Aim of the task: Please repeat each of the records that follow, exactly as written.

Supplied records:
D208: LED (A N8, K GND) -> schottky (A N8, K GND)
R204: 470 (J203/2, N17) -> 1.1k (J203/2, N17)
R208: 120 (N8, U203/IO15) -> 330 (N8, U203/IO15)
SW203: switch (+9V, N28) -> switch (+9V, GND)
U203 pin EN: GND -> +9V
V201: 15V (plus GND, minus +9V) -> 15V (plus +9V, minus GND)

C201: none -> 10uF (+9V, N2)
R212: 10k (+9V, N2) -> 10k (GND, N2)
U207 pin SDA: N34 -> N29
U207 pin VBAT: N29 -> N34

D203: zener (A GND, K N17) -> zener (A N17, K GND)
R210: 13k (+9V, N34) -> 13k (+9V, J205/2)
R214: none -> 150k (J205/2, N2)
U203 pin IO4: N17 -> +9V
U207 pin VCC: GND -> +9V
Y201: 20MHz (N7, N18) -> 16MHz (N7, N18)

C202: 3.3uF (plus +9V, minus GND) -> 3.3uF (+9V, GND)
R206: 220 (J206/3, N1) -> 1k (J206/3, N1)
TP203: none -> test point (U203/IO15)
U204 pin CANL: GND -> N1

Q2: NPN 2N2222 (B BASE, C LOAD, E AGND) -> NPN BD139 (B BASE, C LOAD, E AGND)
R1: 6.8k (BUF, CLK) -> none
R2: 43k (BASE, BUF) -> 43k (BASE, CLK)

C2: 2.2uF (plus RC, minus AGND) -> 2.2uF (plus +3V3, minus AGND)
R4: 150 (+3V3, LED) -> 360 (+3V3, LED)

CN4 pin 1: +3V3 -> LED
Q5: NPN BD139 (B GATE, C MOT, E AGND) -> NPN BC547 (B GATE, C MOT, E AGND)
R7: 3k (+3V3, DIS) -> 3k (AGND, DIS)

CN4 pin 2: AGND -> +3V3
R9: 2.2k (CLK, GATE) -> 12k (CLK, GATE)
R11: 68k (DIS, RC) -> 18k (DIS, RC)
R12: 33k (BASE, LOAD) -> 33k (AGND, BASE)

Problem solution:
D208: LED (A N8, K GND) -> schottky (A N8, K GND)
R204: 470 (J203/2, N17) -> 1.1k (J203/2, N17)
R208: 120 (N8, U203/IO15) -> 330 (N8, U203/IO15)
SW203: switch (+9V, N28) -> switch (+9V, GND)
U203 pin EN: GND -> +9V
V201: 15V (plus GND, minus +9V) -> 15V (plus +9V, minus GND)

C201: none -> 10uF (+9V, N2)
R212: 10k (+9V, N2) -> 10k (GND, N2)
U207 pin SDA: N34 -> N29
U207 pin VBAT: N29 -> N34

D203: zener (A GND, K N17) -> zener (A N17, K GND)
R210: 13k (+9V, N34) -> 13k (+9V, J205/2)
R214: none -> 150k (J205/2, N2)
U203 pin IO4: N17 -> +9V
U207 pin VCC: GND -> +9V
Y201: 20MHz (N7, N18) -> 16MHz (N7, N18)

C202: 3.3uF (plus +9V, minus GND) -> 3.3uF (+9V, GND)
R206: 220 (J206/3, N1) -> 1k (J206/3, N1)
TP203: none -> test point (U203/IO15)
U204 pin CANL: GND -> N1

Q2: NPN 2N2222 (B BASE, C LOAD, E AGND) -> NPN BD139 (B BASE, C LOAD, E AGND)
R1: 6.8k (BUF, CLK) -> none
R2: 43k (BASE, BUF) -> 43k (BASE, CLK)

C2: 2.2uF (plus RC, minus AGND) -> 2.2uF (plus +3V3, minus AGND)
R4: 150 (+3V3, LED) -> 360 (+3V3, LED)

CN4 pin 1: +3V3 -> LED
Q5: NPN BD139 (B GATE, C MOT, E AGND) -> NPN BC547 (B GATE, C MOT, E AGND)
R7: 3k (+3V3, DIS) -> 3k (AGND, DIS)

CN4 pin 2: AGND -> +3V3
R9: 2.2k (CLK, GATE) -> 12k (CLK, GATE)
R11: 68k (DIS, RC) -> 18k (DIS, RC)
R12: 33k (BASE, LOAD) -> 33k (AGND, BASE)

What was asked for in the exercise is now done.